Work task:
Could you restate the entries below word for word and leave the images out?

======== Input data

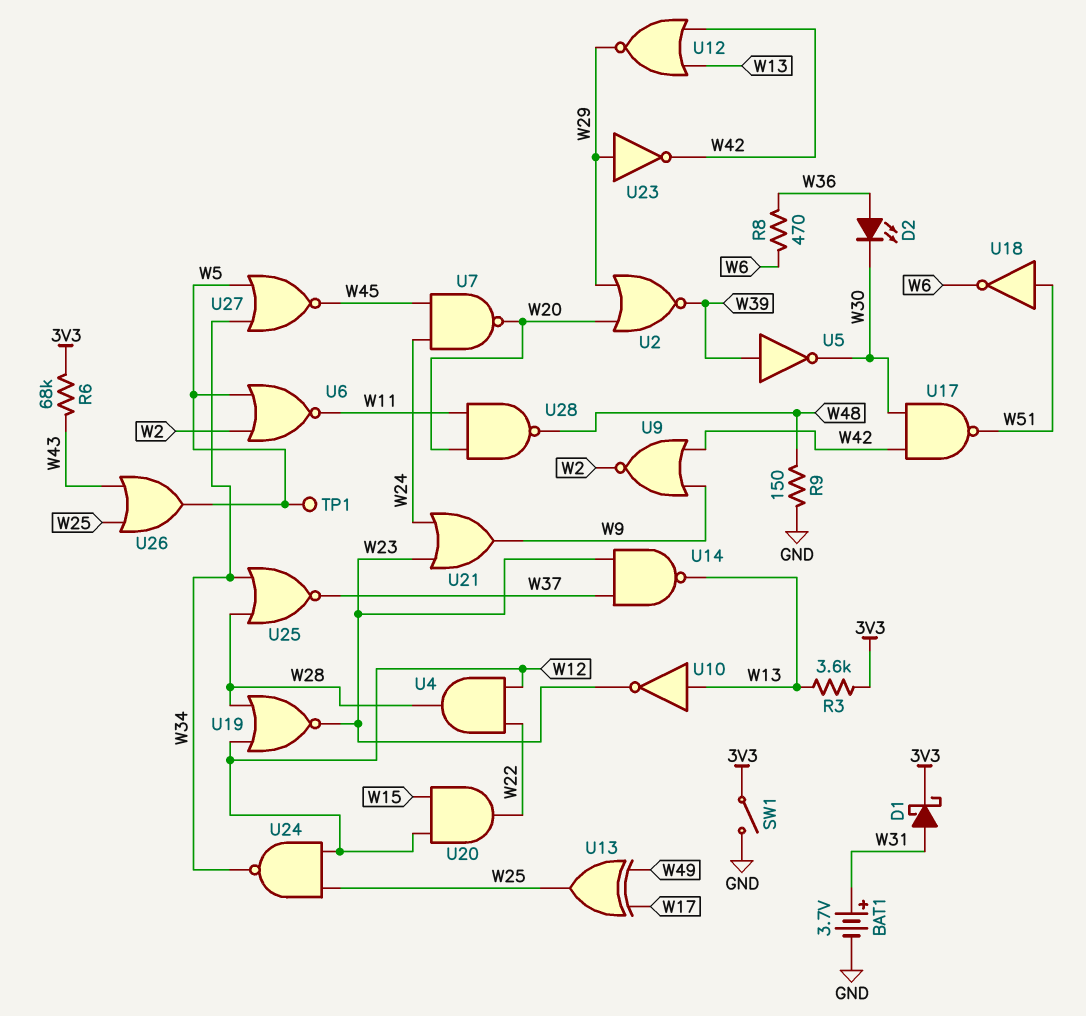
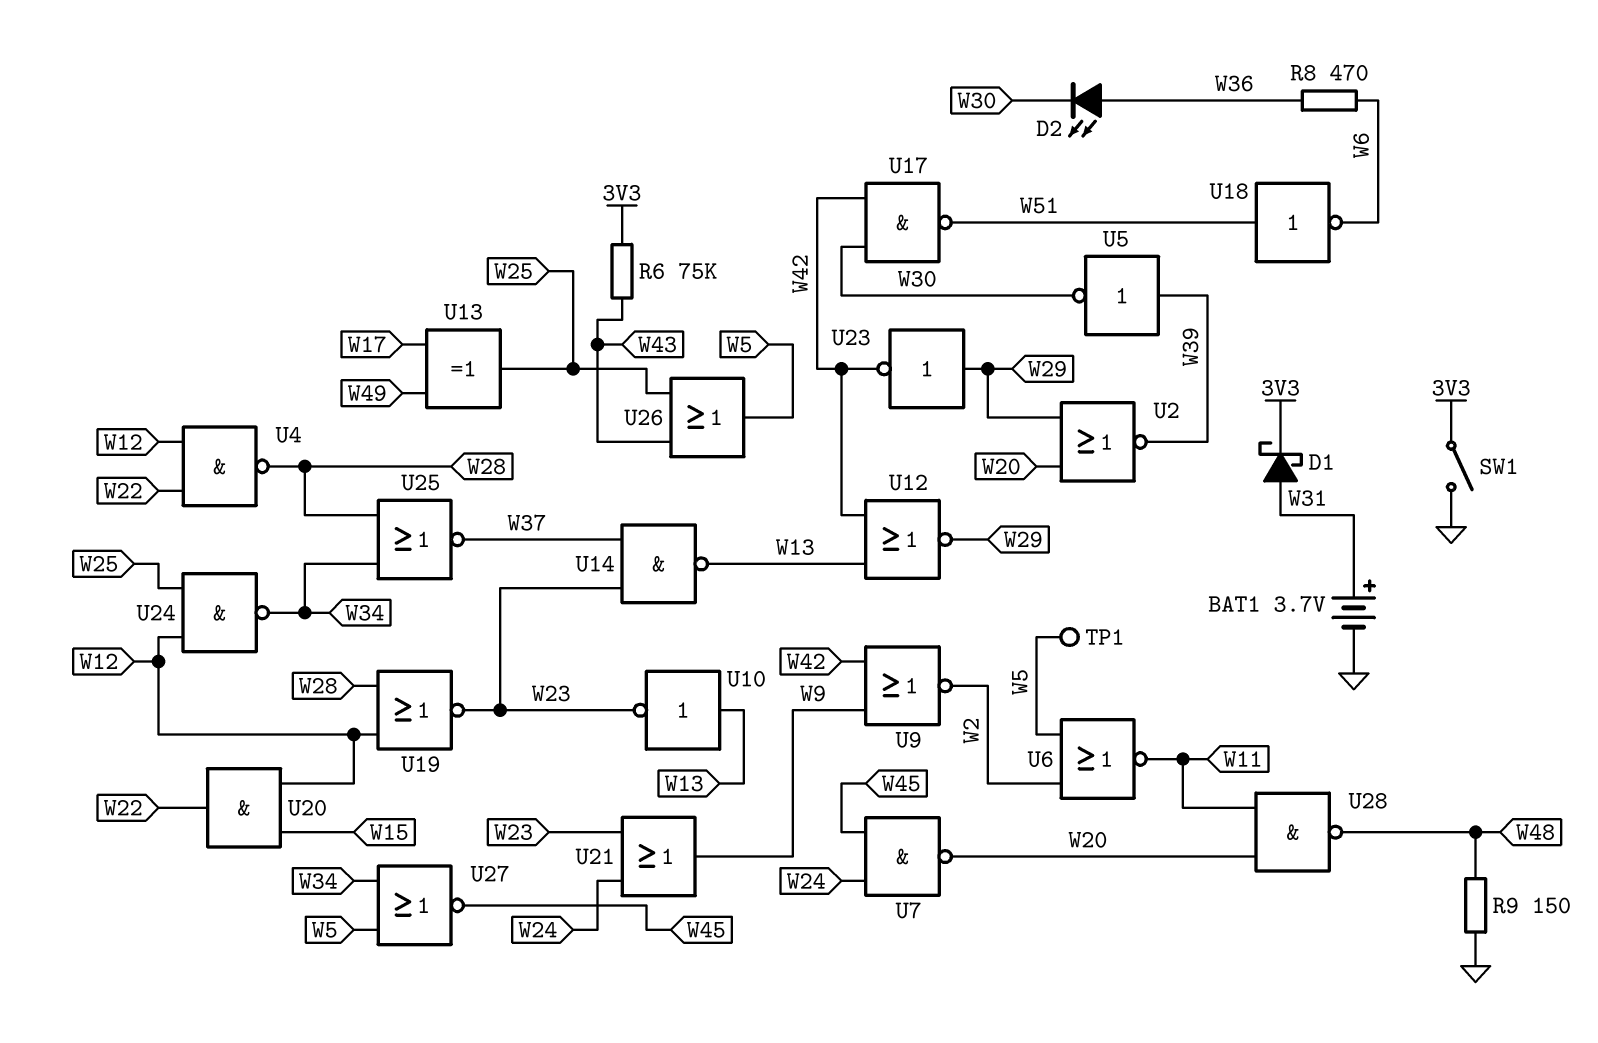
R3: 3.6k (3V3, W13) -> none
R6: 68k (3V3, W43) -> 75k (3V3, W43)
U4: AND (in W12, in W22, out W28) -> NAND (in W12, in W22, out W28)

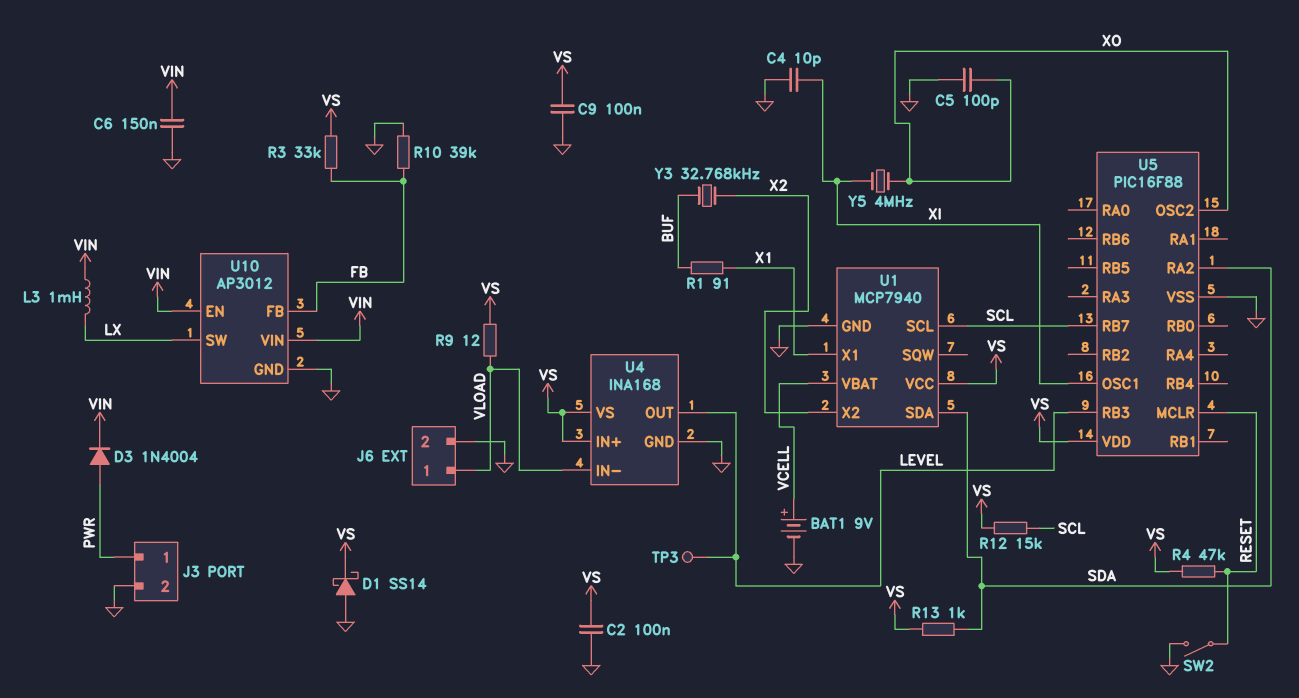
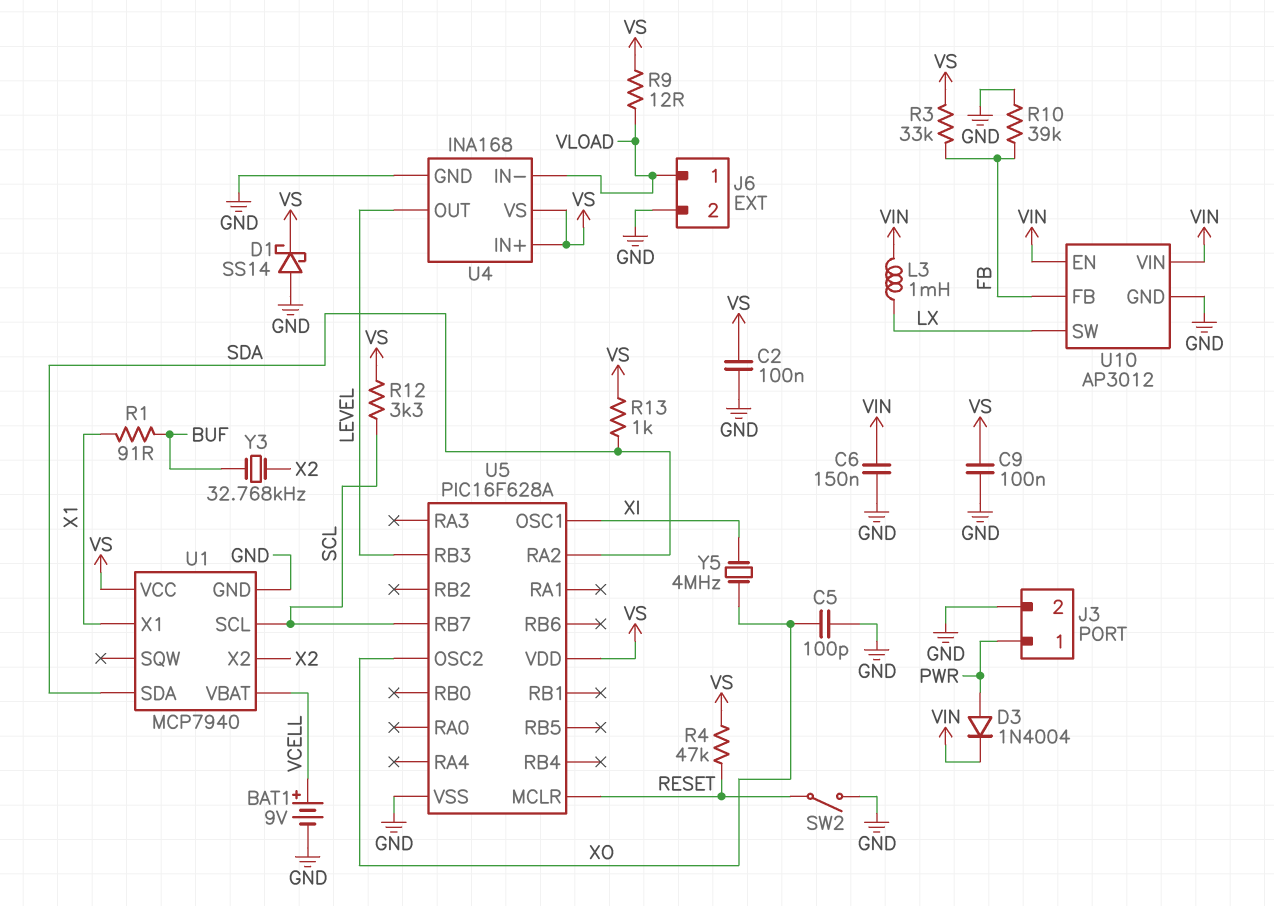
C4: 10pF (GND, XI) -> none
R12: 15k (SCL, VS) -> 3.3k (SCL, VS)
TP3: test point (LEVEL) -> none
U5: PIC16F88 -> PIC16F628A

================

Output for this task:
R3: 3.6k (3V3, W13) -> none
R6: 68k (3V3, W43) -> 75k (3V3, W43)
U4: AND (in W12, in W22, out W28) -> NAND (in W12, in W22, out W28)

C4: 10pF (GND, XI) -> none
R12: 15k (SCL, VS) -> 3.3k (SCL, VS)
TP3: test point (LEVEL) -> none
U5: PIC16F88 -> PIC16F628A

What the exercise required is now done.